- [Exercise objective]
In the records below, find the line with "building: none -> [256,342,291,393]" and repeat exactly every line from it through the line with "building: [110,412,257,601] -> none". Pictures stay out.

╭─ Entries shown

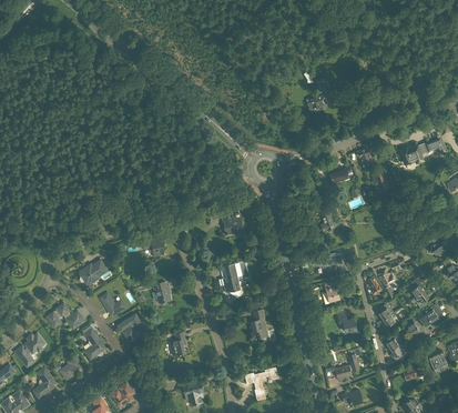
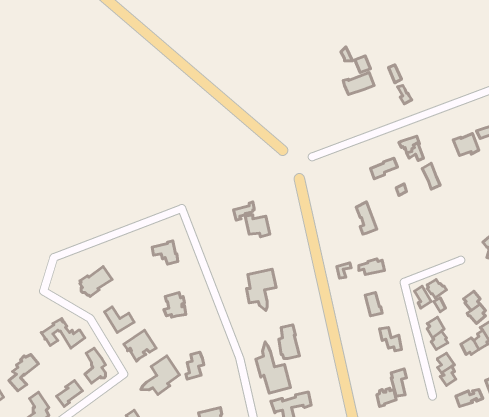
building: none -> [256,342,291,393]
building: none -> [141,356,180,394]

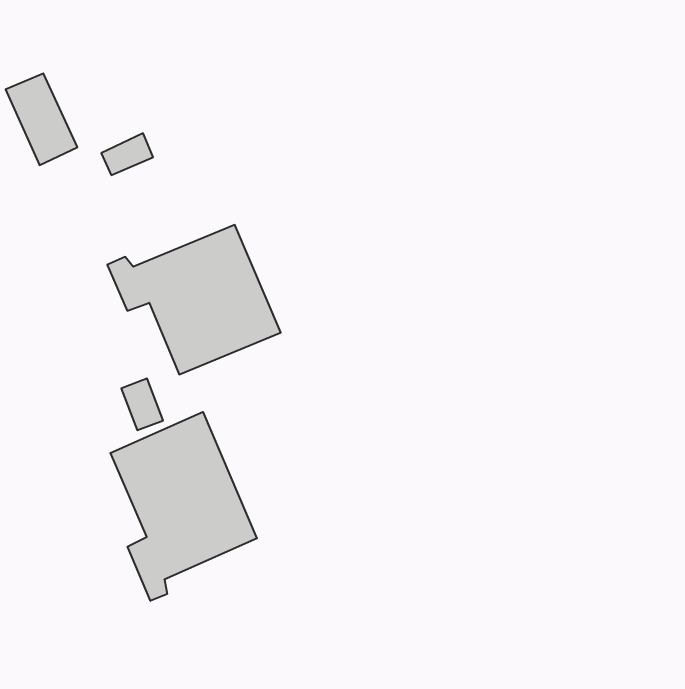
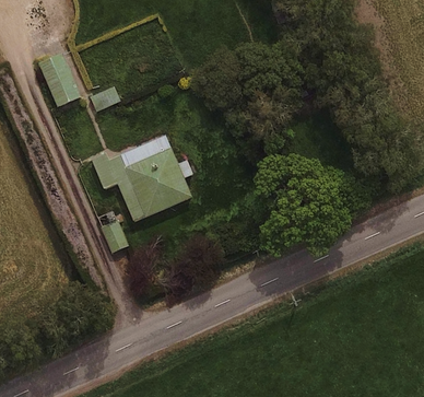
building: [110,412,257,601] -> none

╰─
╭─ Entries shown

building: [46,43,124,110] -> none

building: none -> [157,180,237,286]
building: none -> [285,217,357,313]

╰─

- [Output below]
building: none -> [256,342,291,393]
building: none -> [141,356,180,394]

building: [110,412,257,601] -> none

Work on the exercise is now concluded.